§ **PROBLEM TO WORK ON**
When scanning the data, count every line with "cyan" in it, and report only the resulting number.

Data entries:
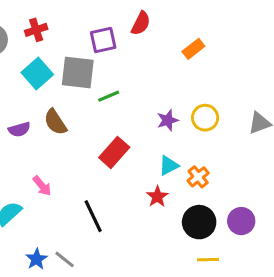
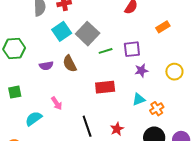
purple square: (103, 40) -> (132, 49), moved
gray square: (78, 72) -> (88, 34), turned 30
yellow circle: (205, 118) -> (174, 72), moved
red rectangle: (114, 152) -> (105, 87), turned 36
red star: (157, 197) -> (117, 129), moved

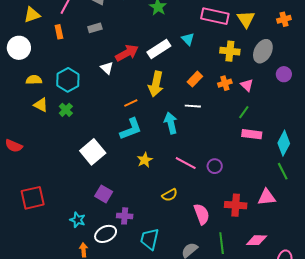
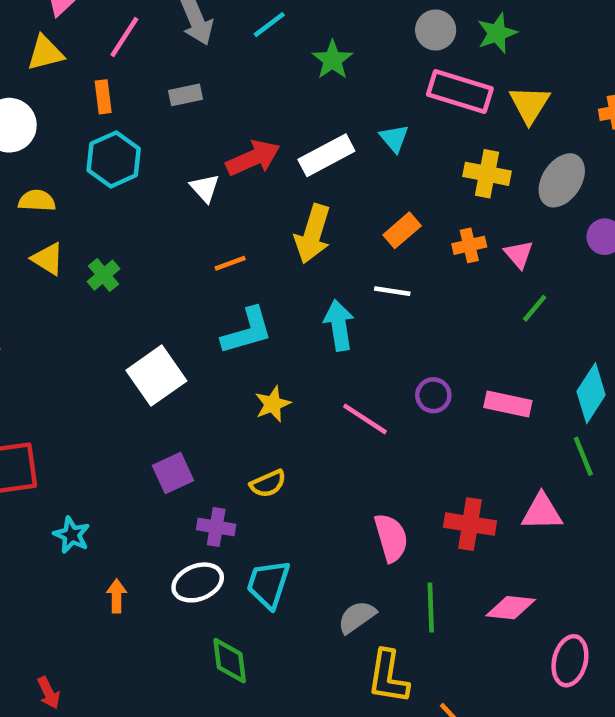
cyan hexagon: (68, 80) -> (114, 159), moved
orange line: (131, 103) -> (230, 263), moved
green line: (244, 112) -> (535, 308), moved
pink rectangle: (252, 134) -> (508, 404), moved
purple circle: (215, 166) -> (433, 395), moved
purple square: (104, 194) -> (173, 473), turned 30
yellow semicircle: (170, 195) -> (268, 484), moved
cyan star: (78, 220) -> (72, 535), moved
white ellipse: (106, 234) -> (198, 582), moved

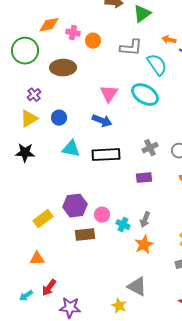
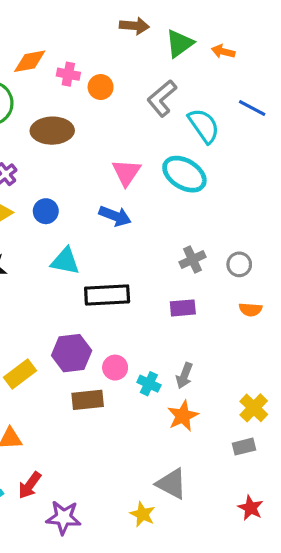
orange arrow: (169, 40) -> (223, 52), moved
gray L-shape: (131, 48) -> (162, 98), turned 135
black rectangle: (106, 155) -> (107, 295), moved

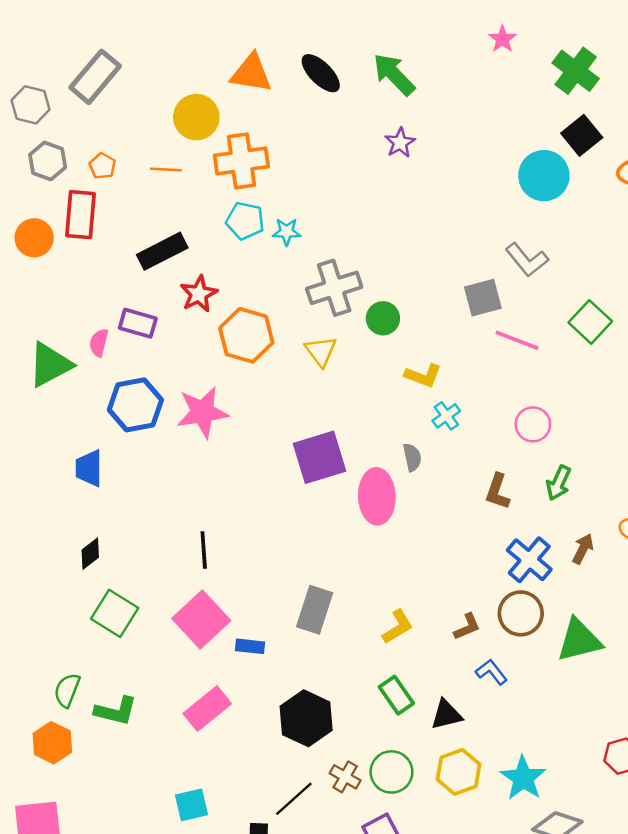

§ **TASK ANSWER**
2